*Task to carry out*. From the entries that follow, copy exactly the lines beginning at the line holding "TEMP2: DS18B20 -> TMP36" and continuing through the line holding "PIXELS pin DIN: A5 -> B15".

*Working data*.
——————
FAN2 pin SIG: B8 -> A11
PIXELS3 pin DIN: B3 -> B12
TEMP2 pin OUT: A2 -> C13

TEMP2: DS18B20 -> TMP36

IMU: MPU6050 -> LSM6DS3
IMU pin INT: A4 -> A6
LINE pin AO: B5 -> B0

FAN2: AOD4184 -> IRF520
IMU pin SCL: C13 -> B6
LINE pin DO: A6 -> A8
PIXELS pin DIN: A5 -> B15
——————
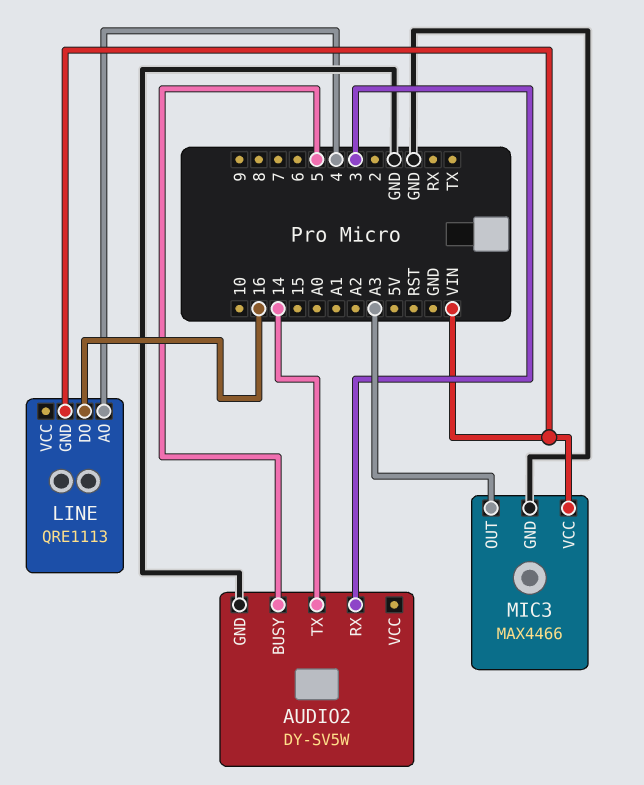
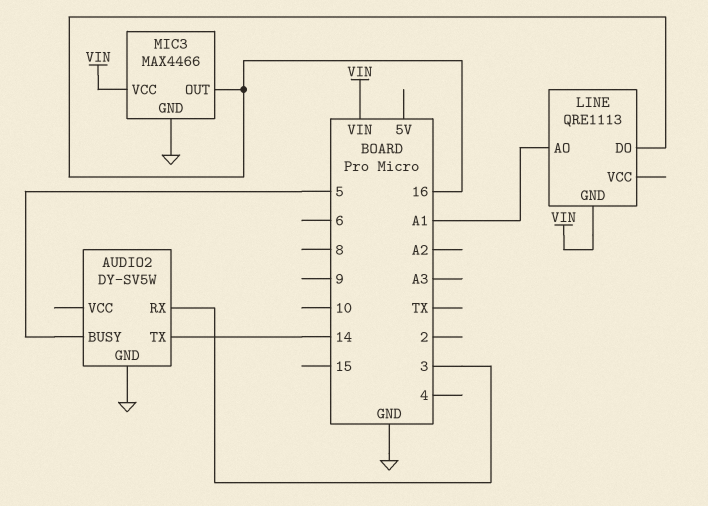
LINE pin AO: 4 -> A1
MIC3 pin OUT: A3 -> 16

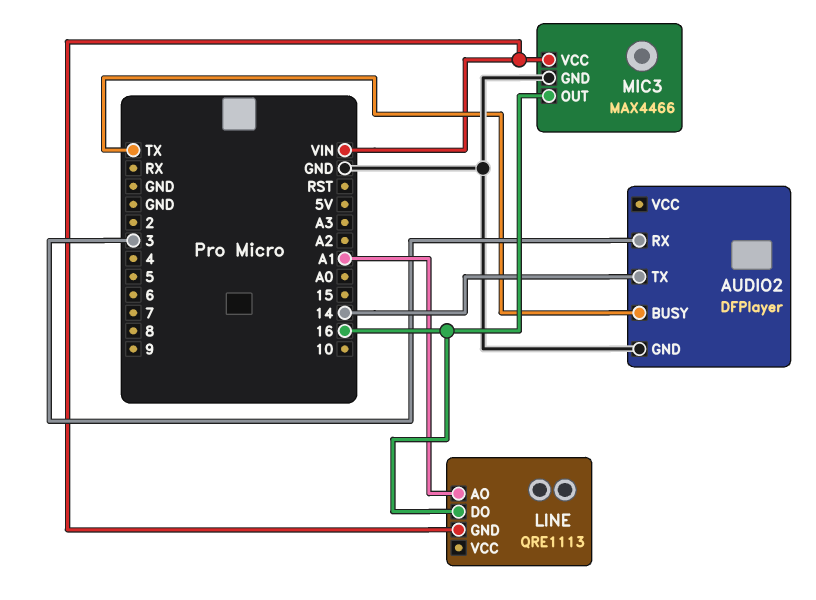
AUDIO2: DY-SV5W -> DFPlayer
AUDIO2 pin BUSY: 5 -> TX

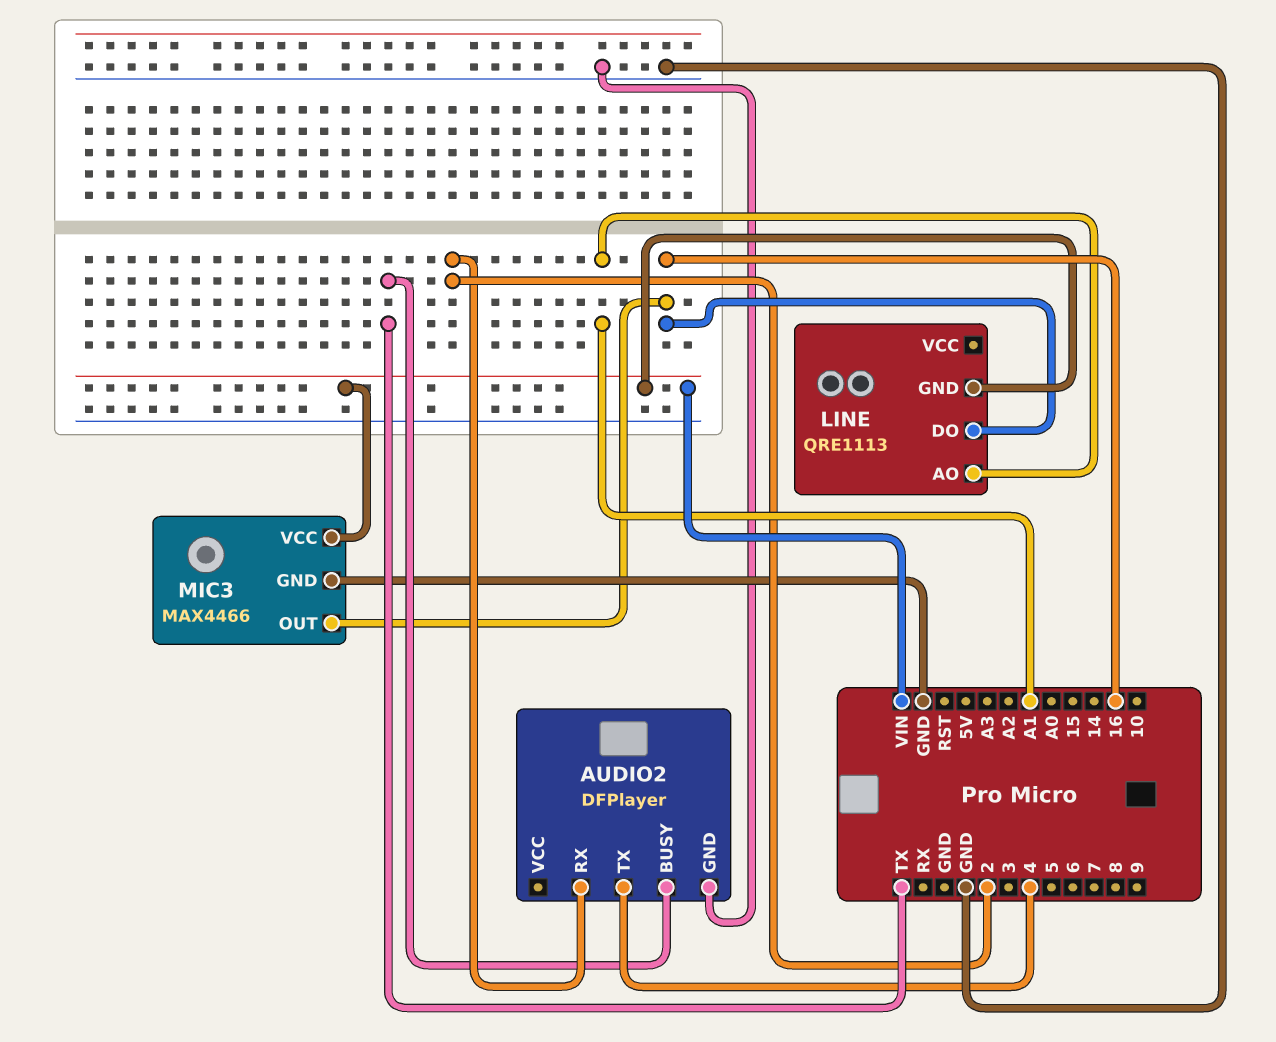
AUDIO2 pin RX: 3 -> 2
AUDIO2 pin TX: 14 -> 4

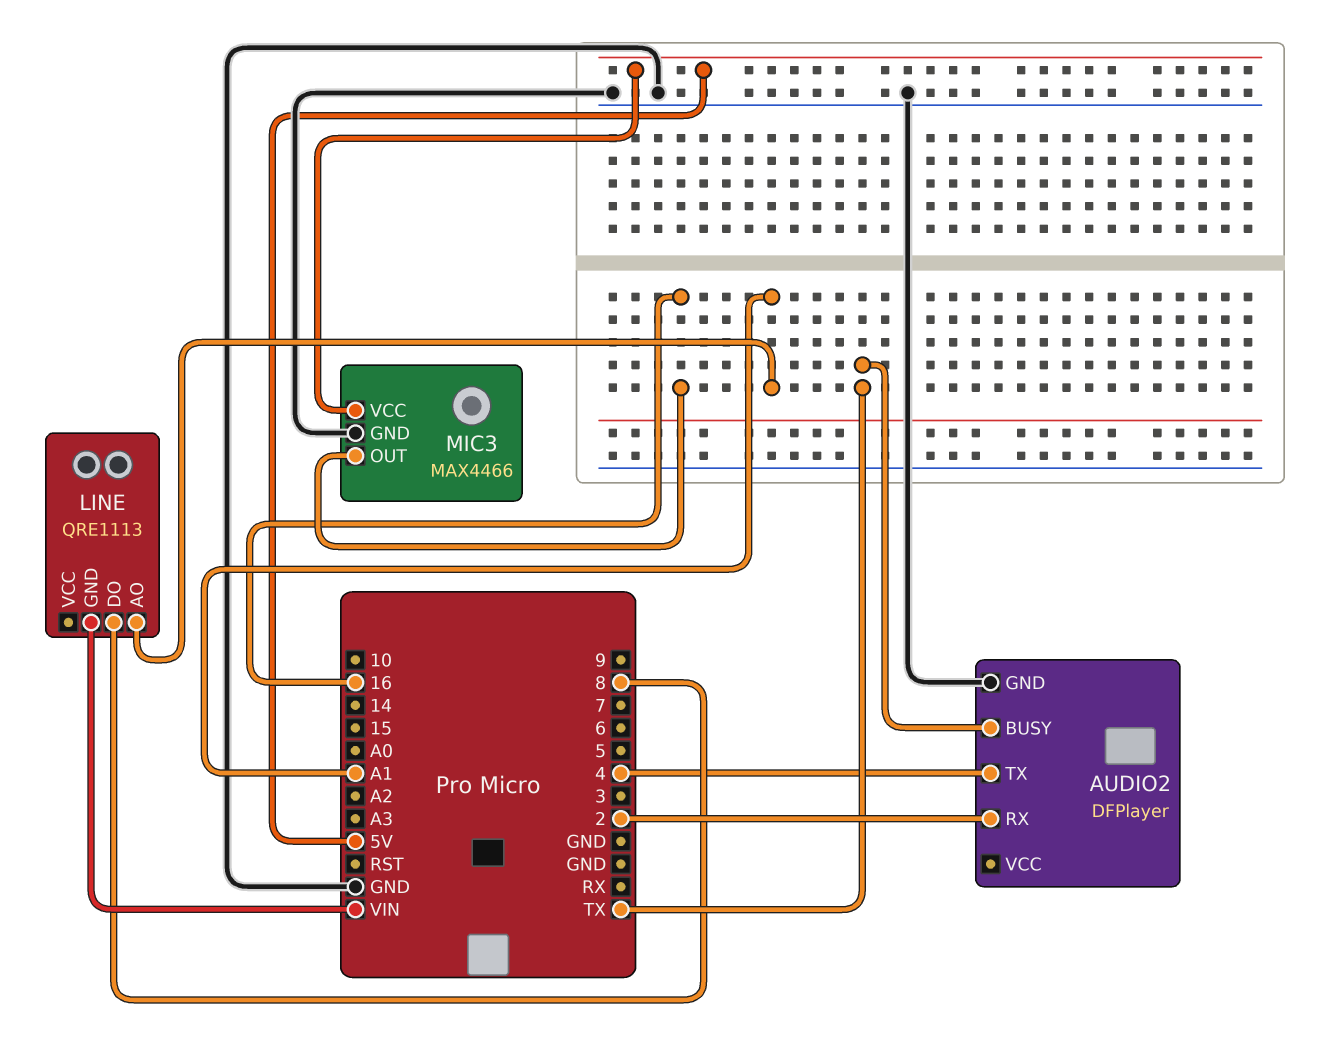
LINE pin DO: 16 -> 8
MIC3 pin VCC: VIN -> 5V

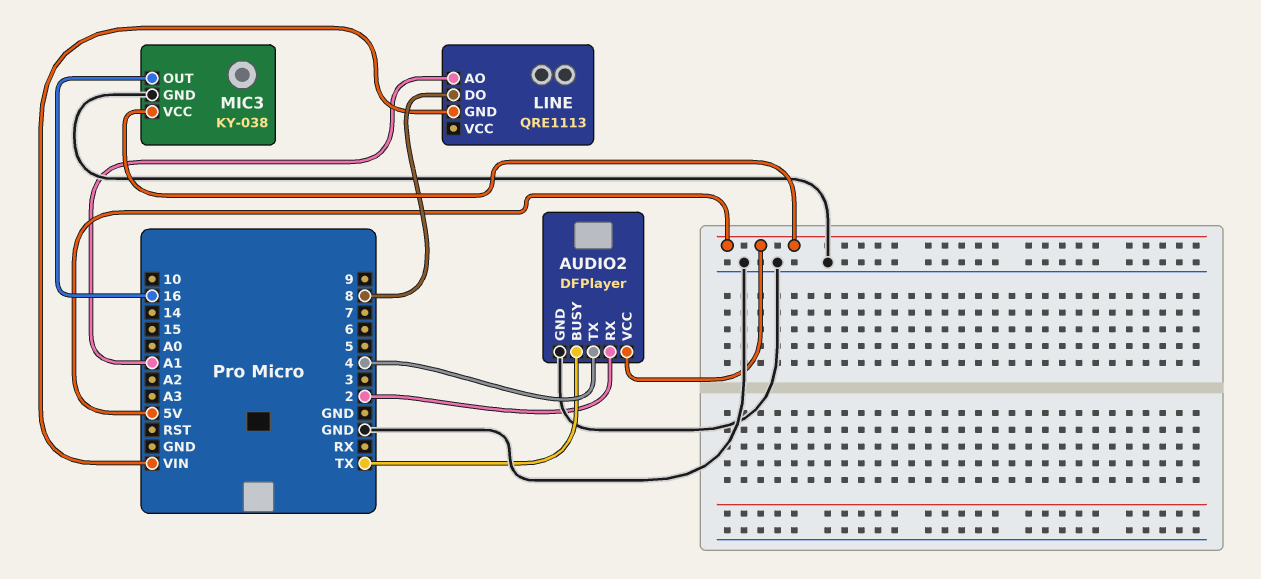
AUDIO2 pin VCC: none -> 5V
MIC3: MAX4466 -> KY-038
——————
*Task solution*.
TEMP2: DS18B20 -> TMP36

IMU: MPU6050 -> LSM6DS3
IMU pin INT: A4 -> A6
LINE pin AO: B5 -> B0

FAN2: AOD4184 -> IRF520
IMU pin SCL: C13 -> B6
LINE pin DO: A6 -> A8
PIXELS pin DIN: A5 -> B15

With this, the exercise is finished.